Directions — Reproduction without pictures: print every entry precisely as written.

--- --- ---

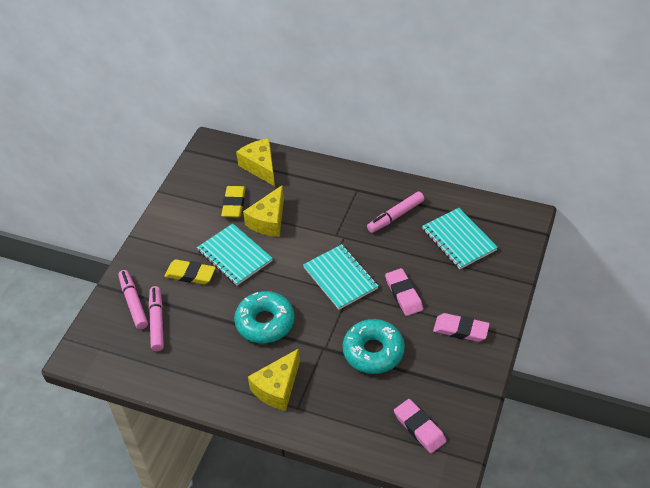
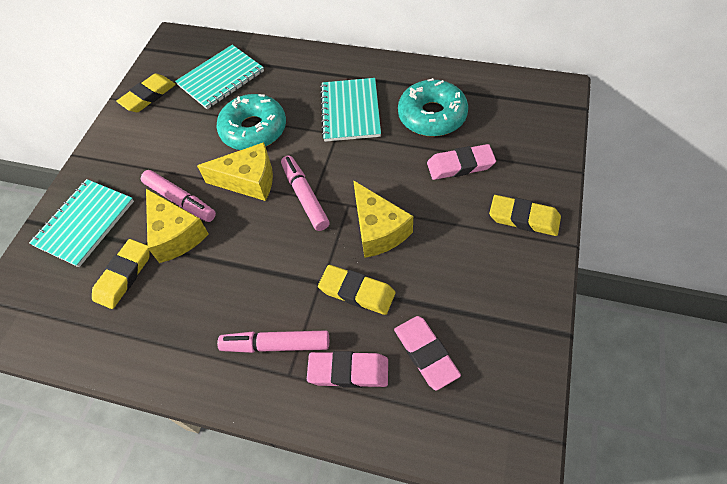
yellow eraser: 2 -> 4

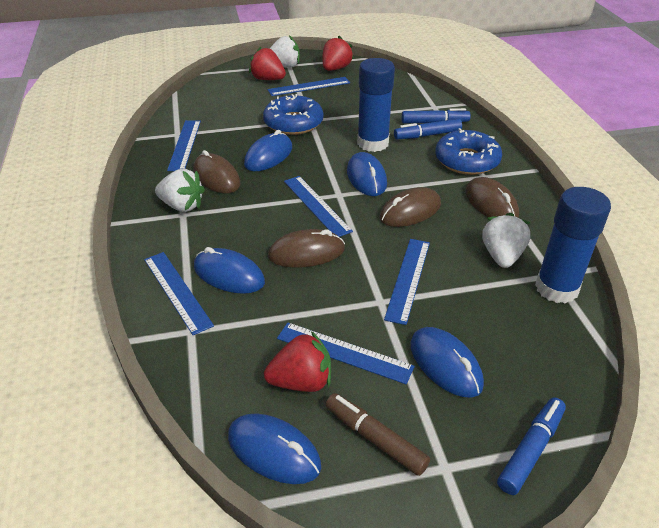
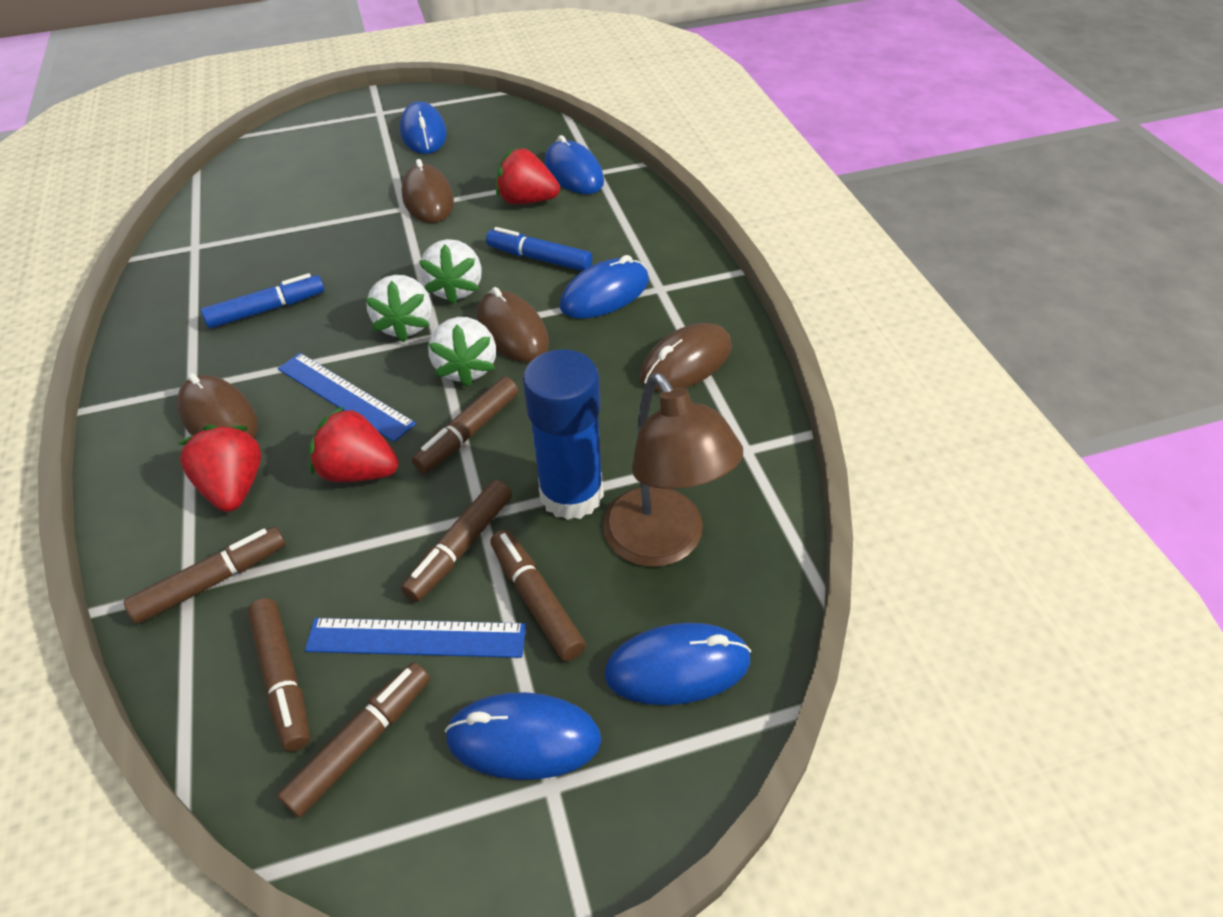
blue donut: 2 -> 0
blue glue stick: 2 -> 1
blue marker: 3 -> 2
blue ruler: 6 -> 2
brown lamp: 0 -> 1
brown marker: 1 -> 6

--- --- ---

Result —
yellow eraser: 2 -> 4

blue donut: 2 -> 0
blue glue stick: 2 -> 1
blue marker: 3 -> 2
blue ruler: 6 -> 2
brown lamp: 0 -> 1
brown marker: 1 -> 6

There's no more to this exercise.